Data records:
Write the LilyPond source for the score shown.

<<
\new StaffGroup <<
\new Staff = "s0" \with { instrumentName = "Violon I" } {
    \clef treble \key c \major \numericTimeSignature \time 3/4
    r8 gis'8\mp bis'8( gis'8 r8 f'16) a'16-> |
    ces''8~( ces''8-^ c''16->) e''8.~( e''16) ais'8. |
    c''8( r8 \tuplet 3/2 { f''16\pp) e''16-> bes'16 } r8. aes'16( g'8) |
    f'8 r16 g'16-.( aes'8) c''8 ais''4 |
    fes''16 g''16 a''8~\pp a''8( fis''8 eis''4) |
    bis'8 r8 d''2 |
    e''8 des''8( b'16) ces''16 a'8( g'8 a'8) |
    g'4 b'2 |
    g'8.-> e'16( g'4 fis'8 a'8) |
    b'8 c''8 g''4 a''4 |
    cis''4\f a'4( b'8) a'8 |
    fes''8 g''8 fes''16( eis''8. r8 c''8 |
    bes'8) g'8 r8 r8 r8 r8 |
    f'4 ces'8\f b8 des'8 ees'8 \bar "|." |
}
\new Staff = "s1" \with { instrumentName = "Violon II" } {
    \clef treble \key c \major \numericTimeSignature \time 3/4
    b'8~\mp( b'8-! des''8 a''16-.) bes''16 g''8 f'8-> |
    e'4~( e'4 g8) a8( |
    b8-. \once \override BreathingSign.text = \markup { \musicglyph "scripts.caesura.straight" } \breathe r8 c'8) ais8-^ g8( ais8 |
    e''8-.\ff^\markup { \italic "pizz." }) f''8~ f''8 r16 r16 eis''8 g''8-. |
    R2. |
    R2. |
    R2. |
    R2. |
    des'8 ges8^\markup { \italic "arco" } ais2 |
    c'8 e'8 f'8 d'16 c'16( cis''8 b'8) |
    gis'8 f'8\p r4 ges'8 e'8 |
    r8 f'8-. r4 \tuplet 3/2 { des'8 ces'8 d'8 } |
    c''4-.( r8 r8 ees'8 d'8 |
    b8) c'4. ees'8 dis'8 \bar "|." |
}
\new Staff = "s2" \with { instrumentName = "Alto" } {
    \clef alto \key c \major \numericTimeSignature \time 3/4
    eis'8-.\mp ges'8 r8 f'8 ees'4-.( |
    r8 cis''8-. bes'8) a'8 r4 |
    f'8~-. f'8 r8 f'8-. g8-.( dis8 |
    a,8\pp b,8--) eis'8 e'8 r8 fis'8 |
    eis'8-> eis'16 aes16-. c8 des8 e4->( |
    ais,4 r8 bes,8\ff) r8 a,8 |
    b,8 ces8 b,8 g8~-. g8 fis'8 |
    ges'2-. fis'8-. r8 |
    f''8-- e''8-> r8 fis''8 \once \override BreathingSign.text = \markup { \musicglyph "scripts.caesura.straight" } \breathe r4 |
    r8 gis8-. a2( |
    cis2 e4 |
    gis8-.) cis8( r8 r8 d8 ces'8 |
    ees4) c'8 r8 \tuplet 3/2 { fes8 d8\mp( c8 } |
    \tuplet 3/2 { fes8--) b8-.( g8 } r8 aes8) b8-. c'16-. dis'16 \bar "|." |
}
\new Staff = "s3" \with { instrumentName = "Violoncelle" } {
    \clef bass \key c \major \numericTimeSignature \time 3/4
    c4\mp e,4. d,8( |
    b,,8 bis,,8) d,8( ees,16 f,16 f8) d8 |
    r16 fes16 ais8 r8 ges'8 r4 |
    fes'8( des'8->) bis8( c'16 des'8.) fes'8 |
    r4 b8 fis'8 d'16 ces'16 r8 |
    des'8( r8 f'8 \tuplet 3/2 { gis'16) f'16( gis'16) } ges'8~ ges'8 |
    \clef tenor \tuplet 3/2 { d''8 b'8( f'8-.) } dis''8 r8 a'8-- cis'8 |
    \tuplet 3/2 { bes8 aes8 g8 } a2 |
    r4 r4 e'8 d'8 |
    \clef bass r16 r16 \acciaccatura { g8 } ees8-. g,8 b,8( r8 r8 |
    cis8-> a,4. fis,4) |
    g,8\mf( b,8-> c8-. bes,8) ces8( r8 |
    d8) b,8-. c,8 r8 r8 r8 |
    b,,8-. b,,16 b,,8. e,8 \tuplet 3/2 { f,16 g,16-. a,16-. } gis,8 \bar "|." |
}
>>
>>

[TASK REQUIREMENTS]
Report, in full, each line of the rows above that contains the string "caesura". Case counts.

[SOLUTION TO THIS PROBLEM]
    b8-. \once \override BreathingSign.text = \markup { \musicglyph "scripts.caesura.straight" } \breathe r8 c'8) ais8-^ g8( ais8 |
    f''8-- e''8-> r8 fis''8 \once \override BreathingSign.text = \markup { \musicglyph "scripts.caesura.straight" } \breathe r4 |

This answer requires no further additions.